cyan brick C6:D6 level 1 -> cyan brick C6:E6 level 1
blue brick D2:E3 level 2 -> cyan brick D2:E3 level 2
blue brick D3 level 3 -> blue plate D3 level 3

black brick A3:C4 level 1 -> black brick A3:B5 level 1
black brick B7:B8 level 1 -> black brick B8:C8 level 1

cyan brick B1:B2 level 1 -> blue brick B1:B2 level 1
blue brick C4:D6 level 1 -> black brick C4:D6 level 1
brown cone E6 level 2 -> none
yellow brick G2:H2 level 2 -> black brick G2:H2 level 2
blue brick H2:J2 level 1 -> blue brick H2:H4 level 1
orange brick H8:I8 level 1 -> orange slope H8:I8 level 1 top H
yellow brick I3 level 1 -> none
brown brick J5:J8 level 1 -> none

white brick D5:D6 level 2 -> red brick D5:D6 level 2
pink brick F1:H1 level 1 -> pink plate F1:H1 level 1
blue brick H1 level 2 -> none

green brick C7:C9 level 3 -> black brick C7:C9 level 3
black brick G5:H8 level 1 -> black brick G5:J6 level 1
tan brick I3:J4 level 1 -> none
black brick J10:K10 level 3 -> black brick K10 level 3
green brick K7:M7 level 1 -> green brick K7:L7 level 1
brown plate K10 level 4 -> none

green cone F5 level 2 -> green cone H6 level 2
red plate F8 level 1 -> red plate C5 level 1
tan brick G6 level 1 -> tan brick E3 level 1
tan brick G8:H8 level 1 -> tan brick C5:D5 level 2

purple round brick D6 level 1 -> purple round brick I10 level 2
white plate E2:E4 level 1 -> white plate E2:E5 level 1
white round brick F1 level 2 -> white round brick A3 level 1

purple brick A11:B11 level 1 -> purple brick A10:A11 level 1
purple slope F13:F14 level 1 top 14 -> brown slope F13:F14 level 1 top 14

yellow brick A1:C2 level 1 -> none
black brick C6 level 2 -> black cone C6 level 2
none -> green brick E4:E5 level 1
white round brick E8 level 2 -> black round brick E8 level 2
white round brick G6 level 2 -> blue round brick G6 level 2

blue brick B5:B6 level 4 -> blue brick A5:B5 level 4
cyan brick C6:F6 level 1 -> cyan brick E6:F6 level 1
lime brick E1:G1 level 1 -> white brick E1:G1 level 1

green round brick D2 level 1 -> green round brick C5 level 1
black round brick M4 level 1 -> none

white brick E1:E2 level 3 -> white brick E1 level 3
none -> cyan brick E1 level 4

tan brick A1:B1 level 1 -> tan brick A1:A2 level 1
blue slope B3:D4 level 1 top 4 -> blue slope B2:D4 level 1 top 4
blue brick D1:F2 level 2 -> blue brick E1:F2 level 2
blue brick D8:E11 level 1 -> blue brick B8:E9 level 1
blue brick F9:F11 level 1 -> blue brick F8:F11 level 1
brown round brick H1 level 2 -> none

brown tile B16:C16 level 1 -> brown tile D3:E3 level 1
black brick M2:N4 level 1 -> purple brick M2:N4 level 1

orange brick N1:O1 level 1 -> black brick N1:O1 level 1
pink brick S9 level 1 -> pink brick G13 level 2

+ + +

### ACTION ITEM
Your response should be made up of the lines in the data that contain the word "white".

### RESPONSE TO THE TASK
white brick D5:D6 level 2 -> red brick D5:D6 level 2
white plate E2:E4 level 1 -> white plate E2:E5 level 1
white round brick F1 level 2 -> white round brick A3 level 1
white round brick E8 level 2 -> black round brick E8 level 2
white round brick G6 level 2 -> blue round brick G6 level 2
lime brick E1:G1 level 1 -> white brick E1:G1 level 1
white brick E1:E2 level 3 -> white brick E1 level 3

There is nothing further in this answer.